▶ PROBLEM DETAILS
The entries below contain a stretch that opens with the line containing "in_first: [204, 471]" and closes with the line containing "now: Rakete (weiß)"; set down that stretch exactly, both ends included, and nothing else.

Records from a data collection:

┄┄┄┄┄┄┄┄┄┄┄┄┄┄┄┄┄┄┄┄

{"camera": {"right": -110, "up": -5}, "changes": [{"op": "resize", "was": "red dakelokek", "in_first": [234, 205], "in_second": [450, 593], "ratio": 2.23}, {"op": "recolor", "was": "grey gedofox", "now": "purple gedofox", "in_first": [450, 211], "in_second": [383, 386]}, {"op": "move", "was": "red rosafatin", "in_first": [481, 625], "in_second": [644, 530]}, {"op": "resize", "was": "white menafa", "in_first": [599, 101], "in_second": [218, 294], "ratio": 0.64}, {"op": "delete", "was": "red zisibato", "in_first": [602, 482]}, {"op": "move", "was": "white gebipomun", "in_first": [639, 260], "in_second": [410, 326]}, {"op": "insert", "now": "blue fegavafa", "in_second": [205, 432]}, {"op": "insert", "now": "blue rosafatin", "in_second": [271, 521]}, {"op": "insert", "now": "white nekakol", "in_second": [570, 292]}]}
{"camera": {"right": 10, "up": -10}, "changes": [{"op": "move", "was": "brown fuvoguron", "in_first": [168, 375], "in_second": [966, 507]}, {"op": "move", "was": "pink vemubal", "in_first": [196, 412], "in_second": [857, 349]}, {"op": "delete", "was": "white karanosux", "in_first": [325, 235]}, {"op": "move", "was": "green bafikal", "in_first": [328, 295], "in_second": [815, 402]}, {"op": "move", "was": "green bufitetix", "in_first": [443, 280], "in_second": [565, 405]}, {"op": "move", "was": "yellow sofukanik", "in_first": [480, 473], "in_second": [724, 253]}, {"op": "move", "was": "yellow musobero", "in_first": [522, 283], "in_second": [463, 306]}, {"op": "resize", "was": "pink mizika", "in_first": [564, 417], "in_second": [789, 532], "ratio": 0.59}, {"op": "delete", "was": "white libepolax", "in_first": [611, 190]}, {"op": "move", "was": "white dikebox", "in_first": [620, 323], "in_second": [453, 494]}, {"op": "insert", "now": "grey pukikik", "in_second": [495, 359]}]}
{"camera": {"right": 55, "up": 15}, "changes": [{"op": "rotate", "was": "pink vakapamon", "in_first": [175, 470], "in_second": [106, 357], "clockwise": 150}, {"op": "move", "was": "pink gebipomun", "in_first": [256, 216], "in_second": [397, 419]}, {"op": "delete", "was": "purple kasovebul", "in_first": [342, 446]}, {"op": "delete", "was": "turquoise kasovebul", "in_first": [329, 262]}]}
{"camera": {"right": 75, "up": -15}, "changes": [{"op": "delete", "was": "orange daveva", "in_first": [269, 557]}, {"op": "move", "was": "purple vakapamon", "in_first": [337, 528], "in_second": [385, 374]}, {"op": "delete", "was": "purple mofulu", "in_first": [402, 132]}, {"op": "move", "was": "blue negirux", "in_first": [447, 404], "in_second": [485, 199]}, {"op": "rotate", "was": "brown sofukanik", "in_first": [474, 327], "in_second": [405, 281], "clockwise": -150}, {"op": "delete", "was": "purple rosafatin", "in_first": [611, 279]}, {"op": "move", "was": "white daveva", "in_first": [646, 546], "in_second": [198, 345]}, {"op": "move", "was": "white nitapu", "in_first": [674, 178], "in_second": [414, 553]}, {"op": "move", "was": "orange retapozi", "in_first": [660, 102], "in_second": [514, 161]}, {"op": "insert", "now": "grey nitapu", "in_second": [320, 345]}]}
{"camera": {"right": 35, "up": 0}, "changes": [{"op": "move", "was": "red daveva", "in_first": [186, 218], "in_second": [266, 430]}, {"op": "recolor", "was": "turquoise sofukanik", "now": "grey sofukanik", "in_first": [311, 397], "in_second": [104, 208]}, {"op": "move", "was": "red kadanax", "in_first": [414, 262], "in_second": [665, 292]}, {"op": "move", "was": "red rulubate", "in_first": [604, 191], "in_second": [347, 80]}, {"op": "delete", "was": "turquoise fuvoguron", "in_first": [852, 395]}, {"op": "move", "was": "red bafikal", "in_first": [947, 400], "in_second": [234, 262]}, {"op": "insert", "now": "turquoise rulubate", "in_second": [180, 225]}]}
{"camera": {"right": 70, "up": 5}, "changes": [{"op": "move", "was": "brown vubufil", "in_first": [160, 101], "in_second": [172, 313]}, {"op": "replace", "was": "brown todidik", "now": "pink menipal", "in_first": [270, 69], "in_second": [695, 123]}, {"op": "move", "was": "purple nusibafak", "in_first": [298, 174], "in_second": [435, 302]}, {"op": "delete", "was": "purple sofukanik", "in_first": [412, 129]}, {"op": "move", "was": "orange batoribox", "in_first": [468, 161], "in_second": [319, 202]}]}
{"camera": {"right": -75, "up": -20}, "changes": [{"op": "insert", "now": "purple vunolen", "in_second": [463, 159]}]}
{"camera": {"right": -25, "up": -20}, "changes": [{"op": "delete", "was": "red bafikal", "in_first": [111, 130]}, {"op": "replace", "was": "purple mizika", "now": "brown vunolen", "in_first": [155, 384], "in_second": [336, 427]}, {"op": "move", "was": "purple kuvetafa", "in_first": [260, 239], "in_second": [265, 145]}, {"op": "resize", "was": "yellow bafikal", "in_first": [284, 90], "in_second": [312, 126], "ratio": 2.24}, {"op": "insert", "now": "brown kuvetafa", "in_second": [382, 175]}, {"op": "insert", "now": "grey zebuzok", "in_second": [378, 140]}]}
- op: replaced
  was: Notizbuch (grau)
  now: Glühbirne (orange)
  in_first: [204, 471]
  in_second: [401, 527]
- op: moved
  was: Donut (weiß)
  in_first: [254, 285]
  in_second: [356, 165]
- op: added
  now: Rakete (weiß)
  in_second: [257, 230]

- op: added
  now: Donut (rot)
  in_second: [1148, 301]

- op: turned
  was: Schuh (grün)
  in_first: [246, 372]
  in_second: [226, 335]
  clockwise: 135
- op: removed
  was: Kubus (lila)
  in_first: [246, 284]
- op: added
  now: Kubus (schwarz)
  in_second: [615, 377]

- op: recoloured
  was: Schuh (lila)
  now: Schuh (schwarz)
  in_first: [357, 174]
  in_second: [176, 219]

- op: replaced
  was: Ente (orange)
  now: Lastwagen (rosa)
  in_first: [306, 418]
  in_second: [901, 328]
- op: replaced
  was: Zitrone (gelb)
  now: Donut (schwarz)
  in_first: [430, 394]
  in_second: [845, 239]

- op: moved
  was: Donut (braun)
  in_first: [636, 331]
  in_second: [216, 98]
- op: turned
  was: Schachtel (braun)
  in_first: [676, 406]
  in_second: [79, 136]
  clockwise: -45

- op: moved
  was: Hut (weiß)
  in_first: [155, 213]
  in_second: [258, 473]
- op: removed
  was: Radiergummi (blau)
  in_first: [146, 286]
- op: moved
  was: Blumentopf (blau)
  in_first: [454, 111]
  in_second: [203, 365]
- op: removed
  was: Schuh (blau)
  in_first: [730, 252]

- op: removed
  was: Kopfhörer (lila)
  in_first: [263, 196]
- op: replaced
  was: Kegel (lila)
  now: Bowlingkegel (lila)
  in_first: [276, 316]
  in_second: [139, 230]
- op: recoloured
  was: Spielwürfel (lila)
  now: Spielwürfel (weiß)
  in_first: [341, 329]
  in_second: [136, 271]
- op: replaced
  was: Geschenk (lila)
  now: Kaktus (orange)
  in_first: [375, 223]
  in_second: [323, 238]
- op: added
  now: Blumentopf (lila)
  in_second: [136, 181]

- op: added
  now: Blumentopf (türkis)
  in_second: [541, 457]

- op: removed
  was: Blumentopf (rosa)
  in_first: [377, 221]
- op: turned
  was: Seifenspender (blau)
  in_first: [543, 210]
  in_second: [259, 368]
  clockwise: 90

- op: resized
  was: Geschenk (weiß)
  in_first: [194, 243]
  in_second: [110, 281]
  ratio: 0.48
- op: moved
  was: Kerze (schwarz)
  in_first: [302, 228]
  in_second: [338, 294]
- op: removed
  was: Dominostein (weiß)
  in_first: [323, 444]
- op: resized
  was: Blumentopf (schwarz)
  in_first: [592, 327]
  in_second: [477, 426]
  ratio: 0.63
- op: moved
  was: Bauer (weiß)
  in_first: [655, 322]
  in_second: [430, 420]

┄┄┄┄┄┄┄┄┄┄┄┄┄┄┄┄┄┄┄┄

▶ TASK SOLUTION
  in_first: [204, 471]
  in_second: [401, 527]
- op: moved
  was: Donut (weiß)
  in_first: [254, 285]
  in_second: [356, 165]
- op: added
  now: Rakete (weiß)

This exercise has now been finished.